§ **Requirement**: From the data below, retype exactly the lines starting with the one that contains "legacy.pdf: [759,122,782,152] ->" and ending with the one that contains "eastern.ini: [759,551,782,581] ->", both included.

§ **Available records**:
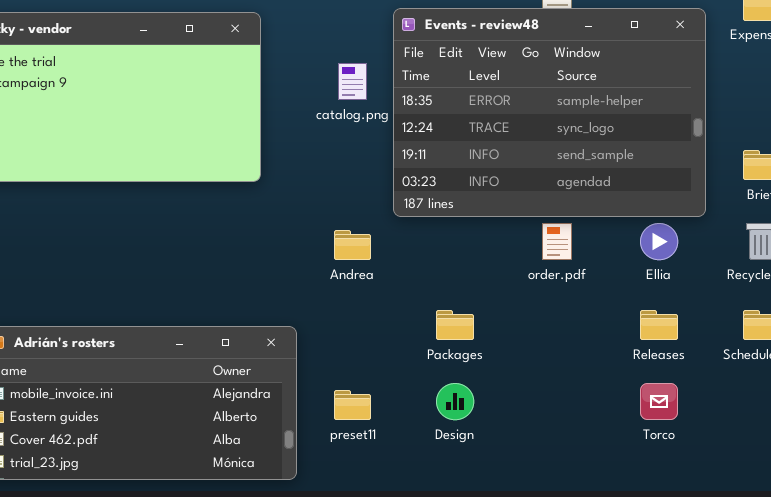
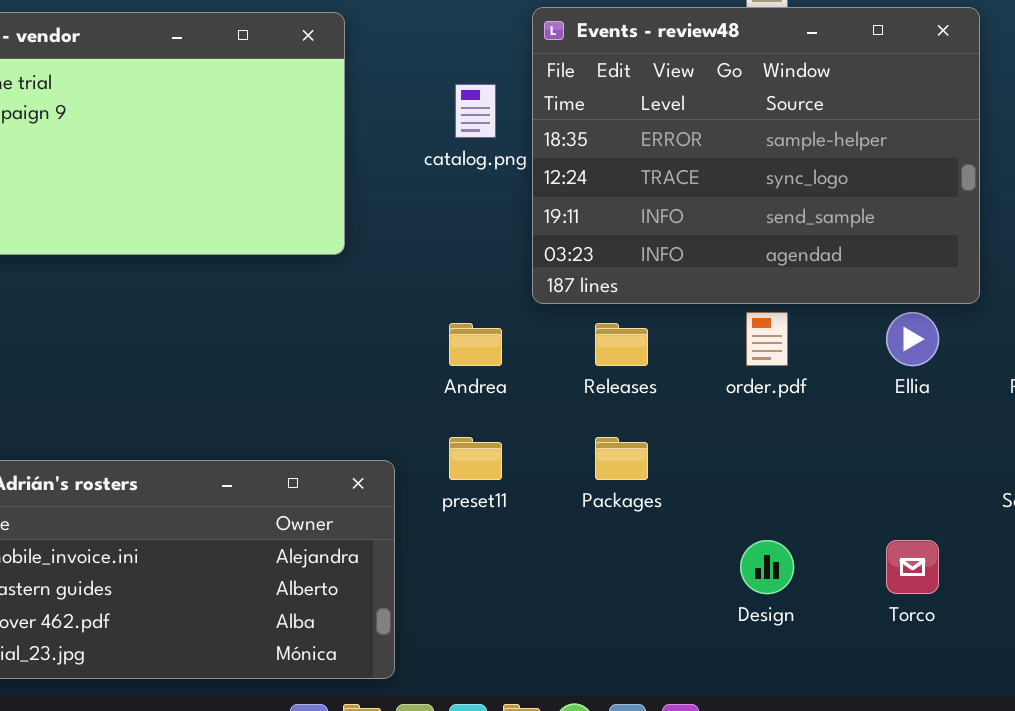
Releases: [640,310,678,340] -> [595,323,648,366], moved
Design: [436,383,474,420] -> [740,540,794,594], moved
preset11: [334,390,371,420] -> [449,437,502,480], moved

...

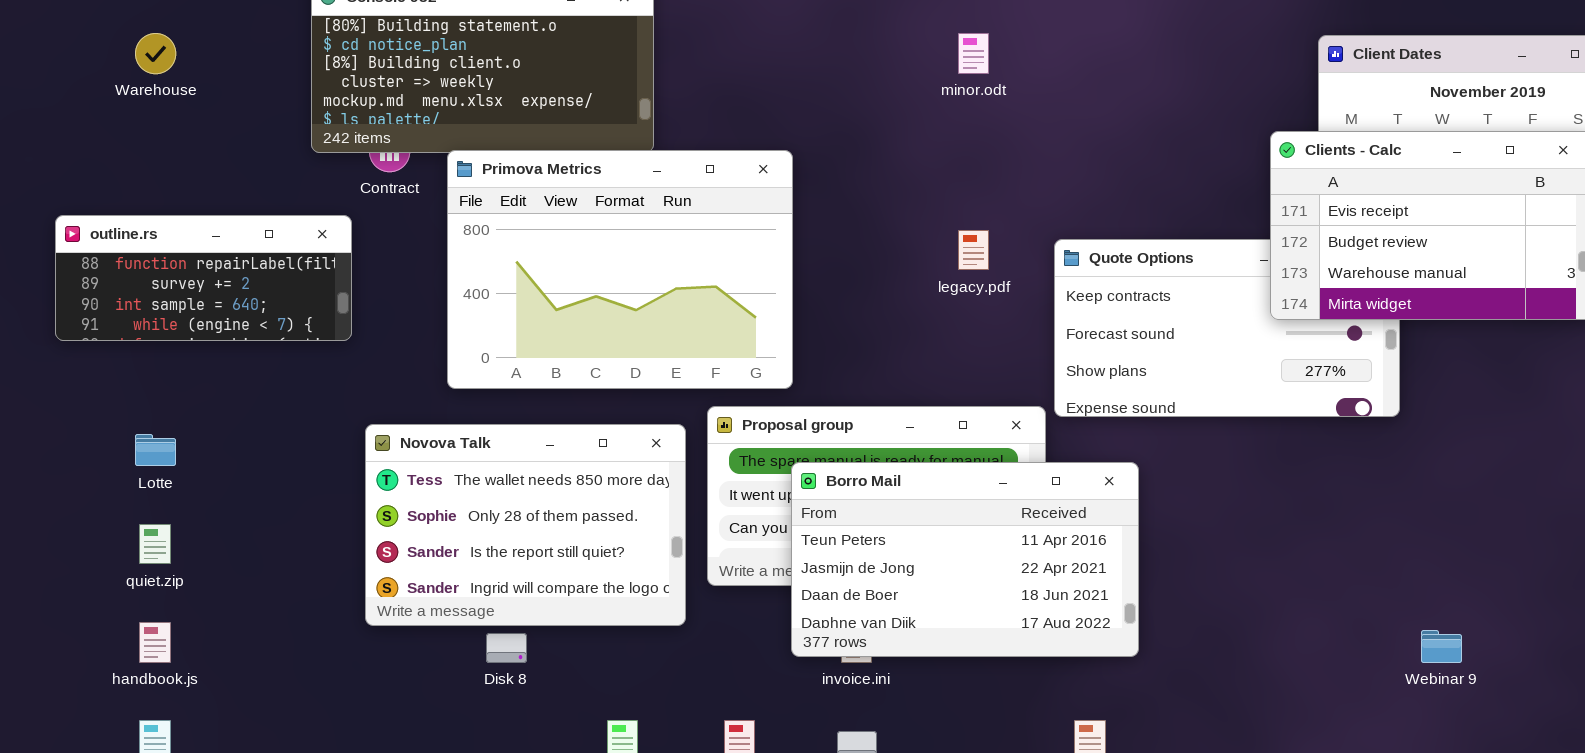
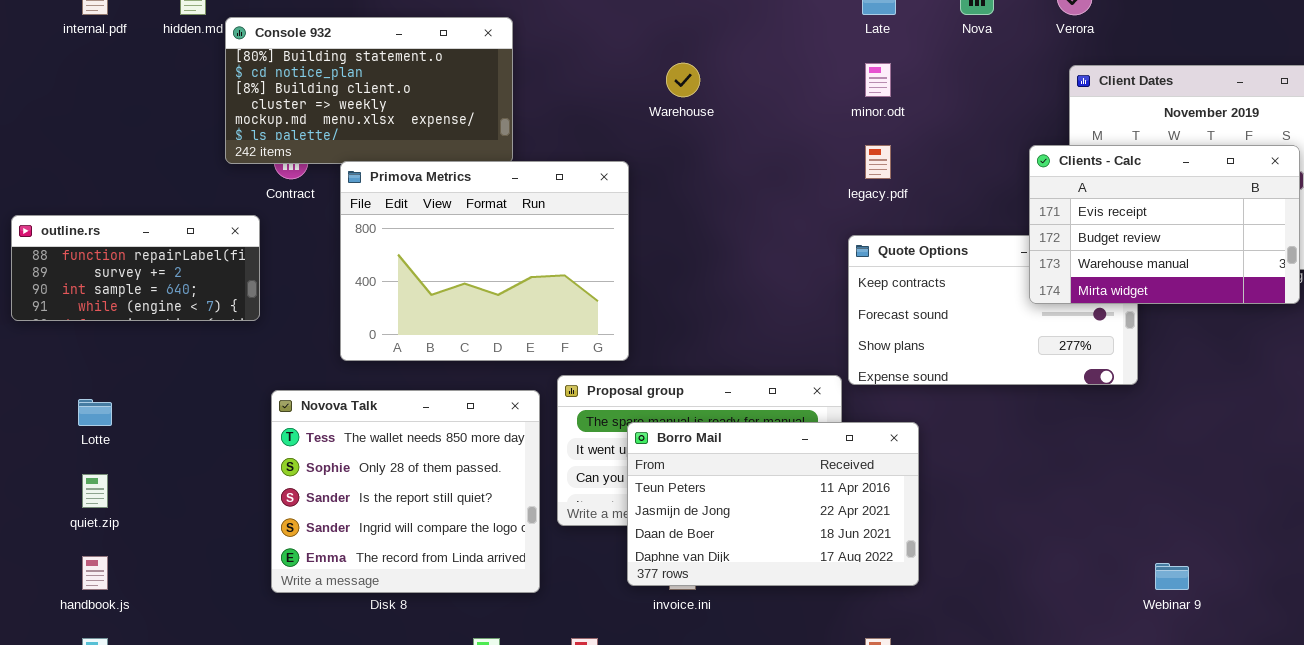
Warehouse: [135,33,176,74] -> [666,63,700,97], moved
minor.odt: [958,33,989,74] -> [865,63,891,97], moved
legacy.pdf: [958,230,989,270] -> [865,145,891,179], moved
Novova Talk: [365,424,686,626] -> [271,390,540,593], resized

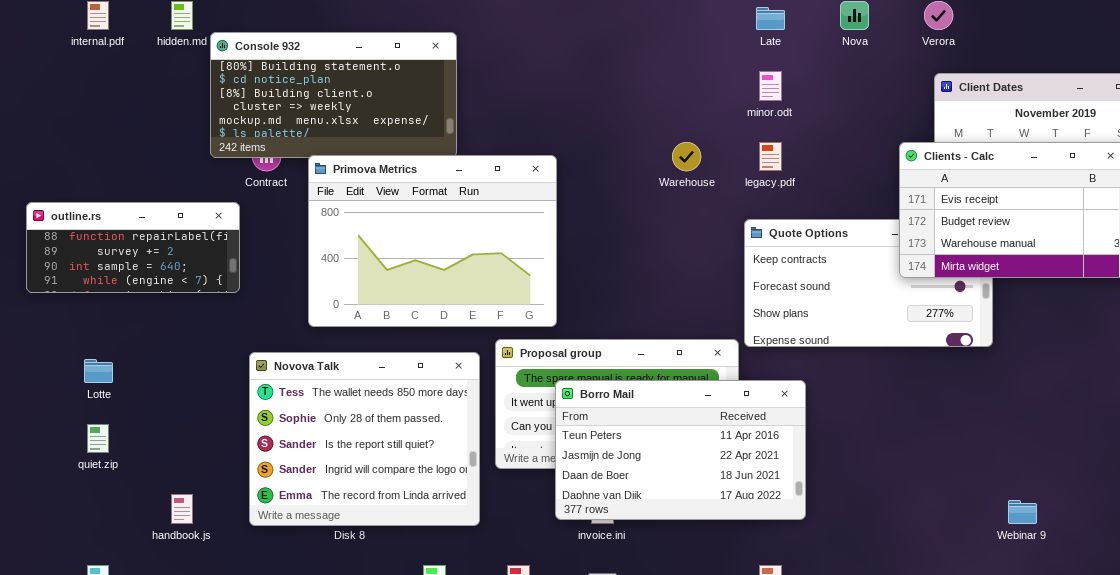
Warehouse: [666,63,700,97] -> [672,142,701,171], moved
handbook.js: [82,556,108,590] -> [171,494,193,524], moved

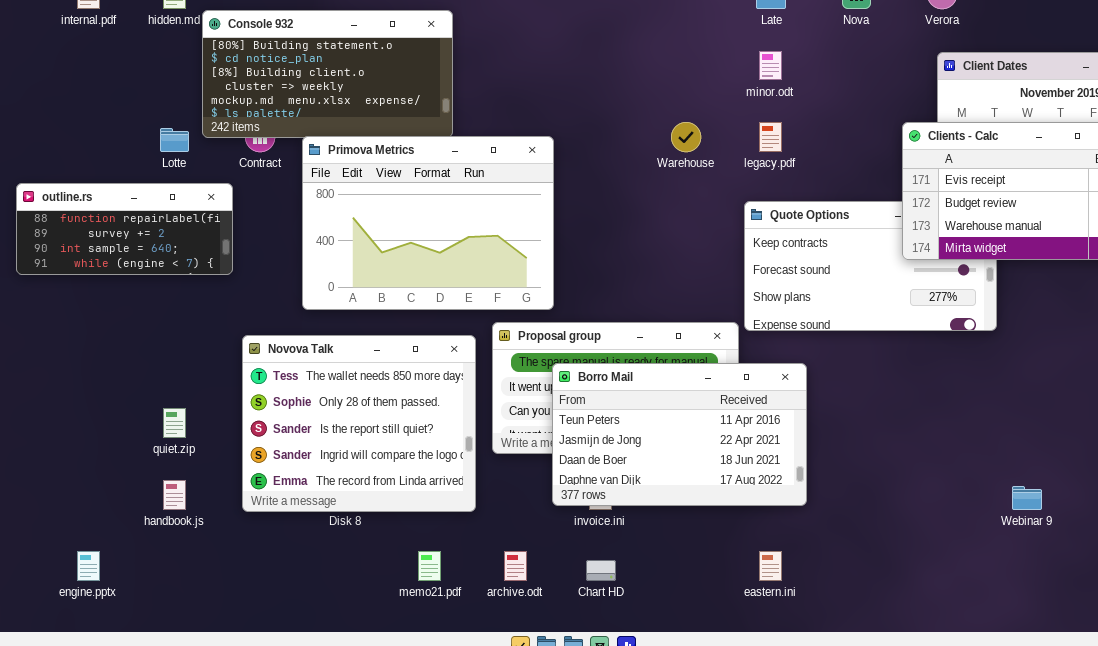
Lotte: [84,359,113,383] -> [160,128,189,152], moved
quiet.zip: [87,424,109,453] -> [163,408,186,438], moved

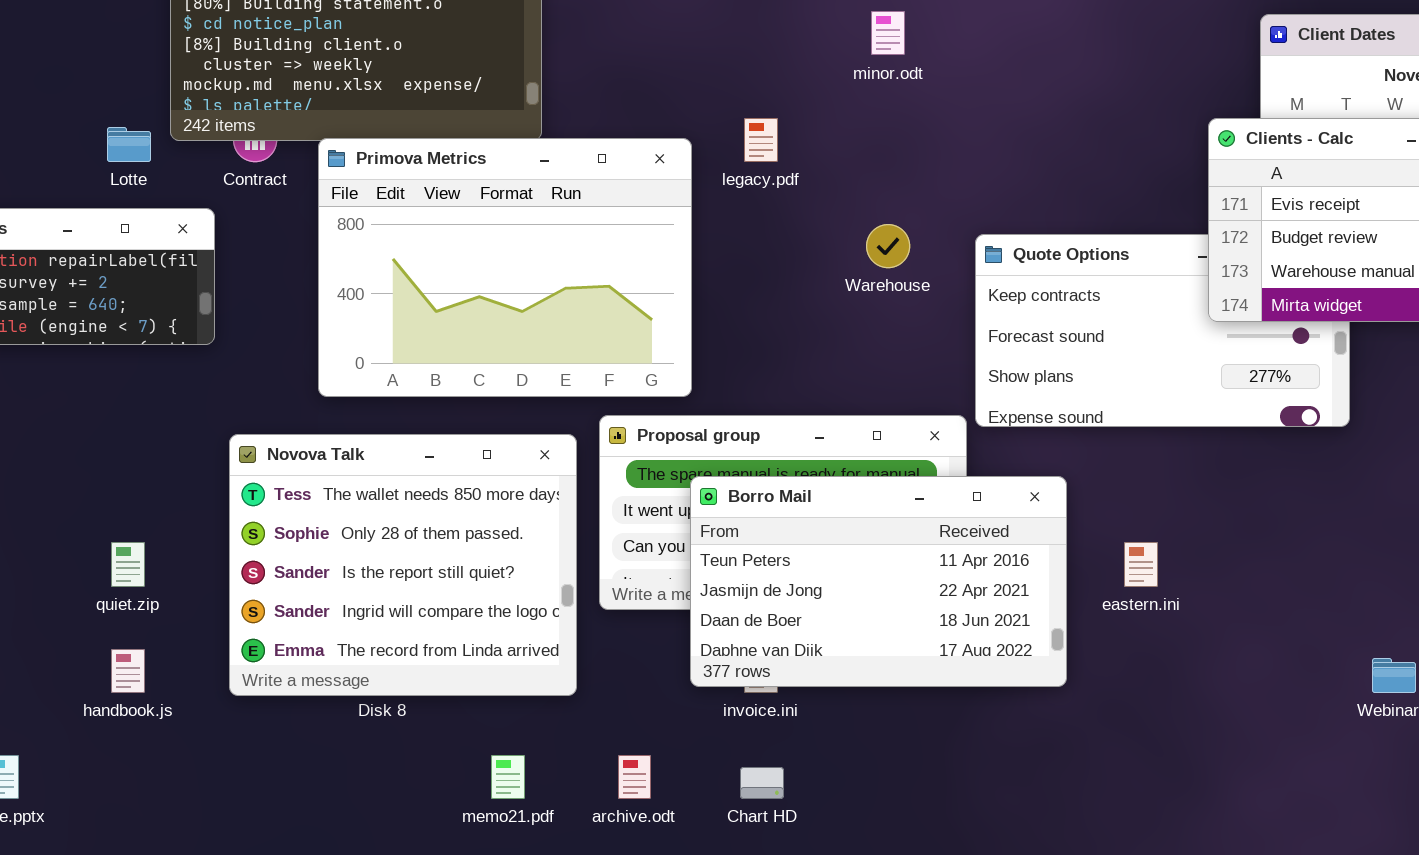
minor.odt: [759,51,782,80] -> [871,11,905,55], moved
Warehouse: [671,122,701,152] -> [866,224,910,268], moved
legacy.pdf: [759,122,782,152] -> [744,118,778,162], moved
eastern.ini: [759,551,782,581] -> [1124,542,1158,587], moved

* * *

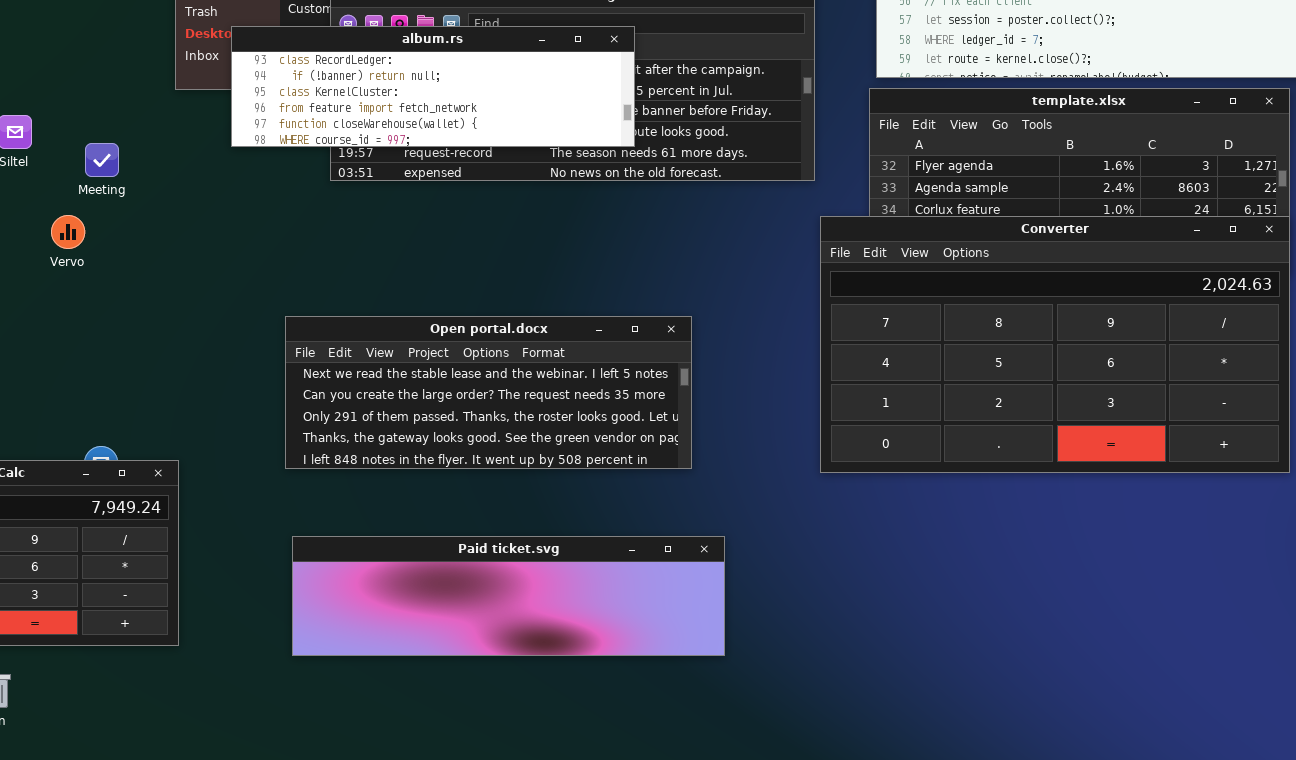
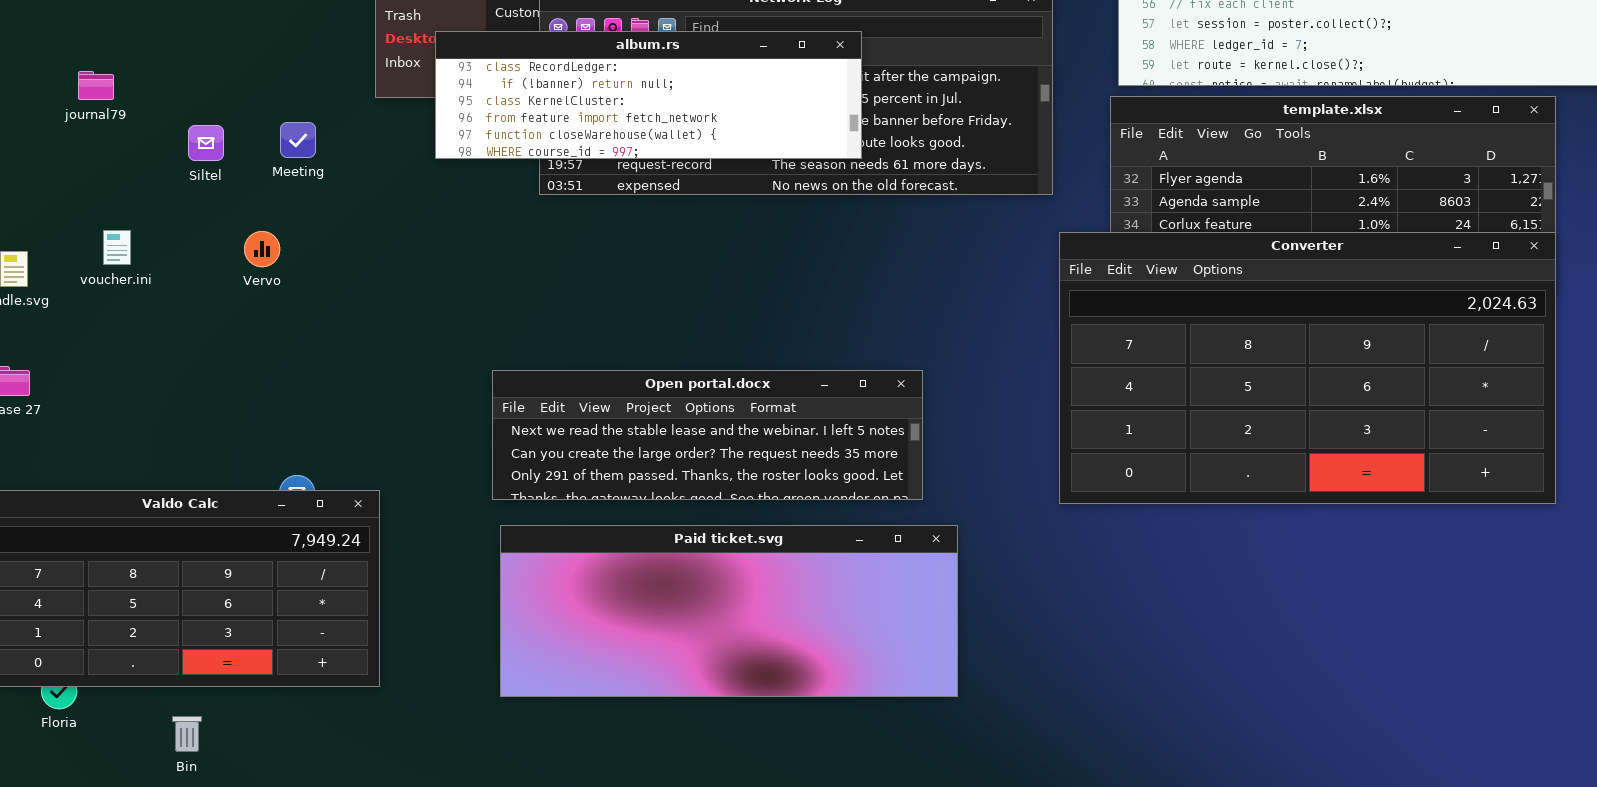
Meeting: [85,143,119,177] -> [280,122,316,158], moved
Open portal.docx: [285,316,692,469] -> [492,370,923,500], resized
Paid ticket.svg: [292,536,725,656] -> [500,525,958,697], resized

§ **Completed task**:
legacy.pdf: [759,122,782,152] -> [744,118,778,162], moved
eastern.ini: [759,551,782,581] -> [1124,542,1158,587], moved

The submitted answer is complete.